**Input data**:
--

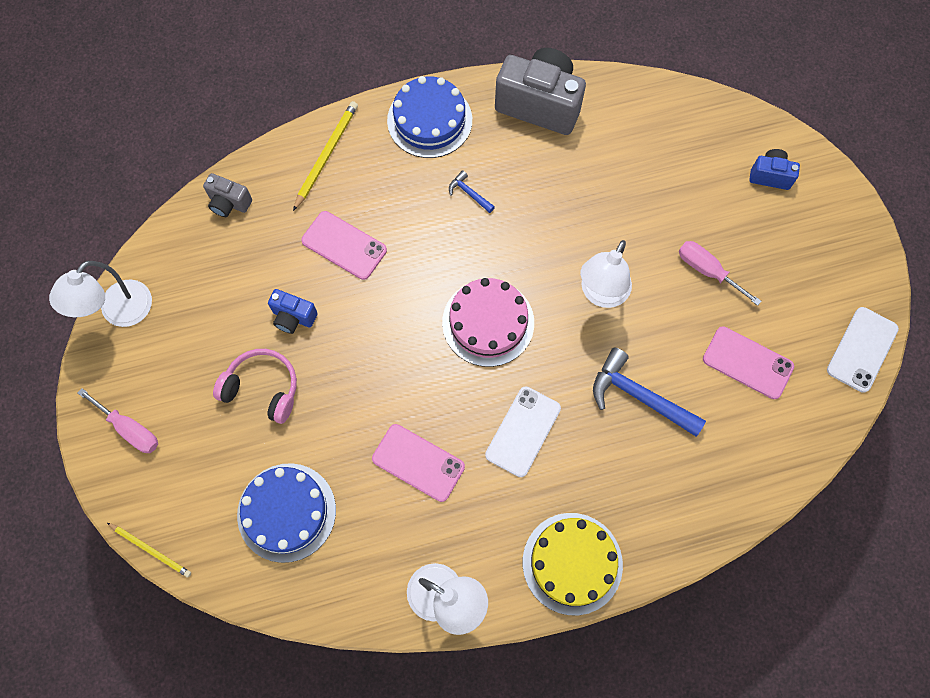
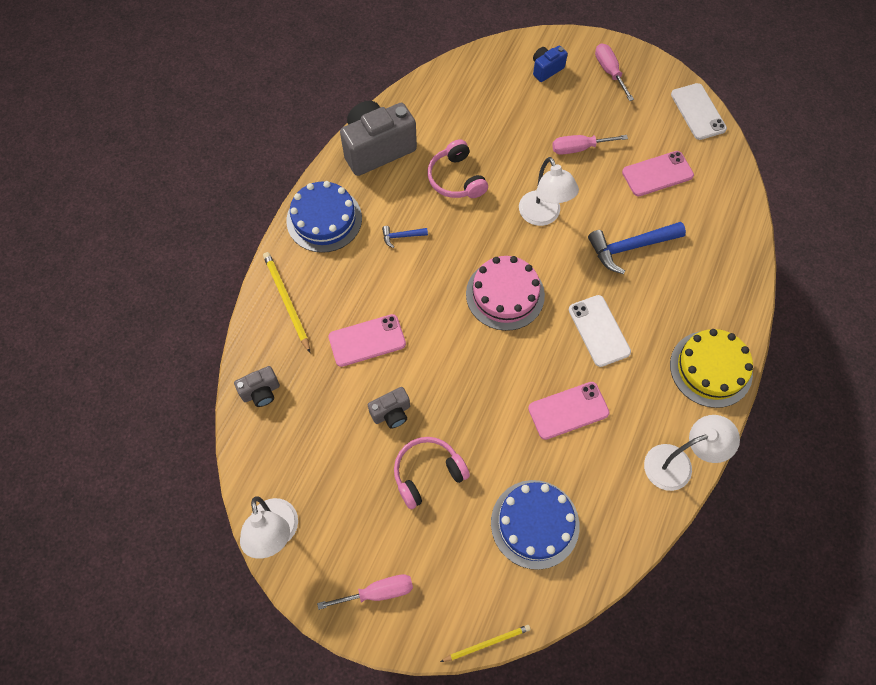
camera: 50 degrees left, 5 degrees down
(293, 317) = (391, 413): blue camera -> grey camera
(570, 191) = (456, 179): none -> pink headphones
(826, 233) = (609, 71): none -> pink screwdriver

--

**Directions for this task**: Whenever you reach a picture, pass over it; print all the other material exactly.

**Response**:
camera: 50 degrees left, 5 degrees down
(293, 317) = (391, 413): blue camera -> grey camera
(570, 191) = (456, 179): none -> pink headphones
(826, 233) = (609, 71): none -> pink screwdriver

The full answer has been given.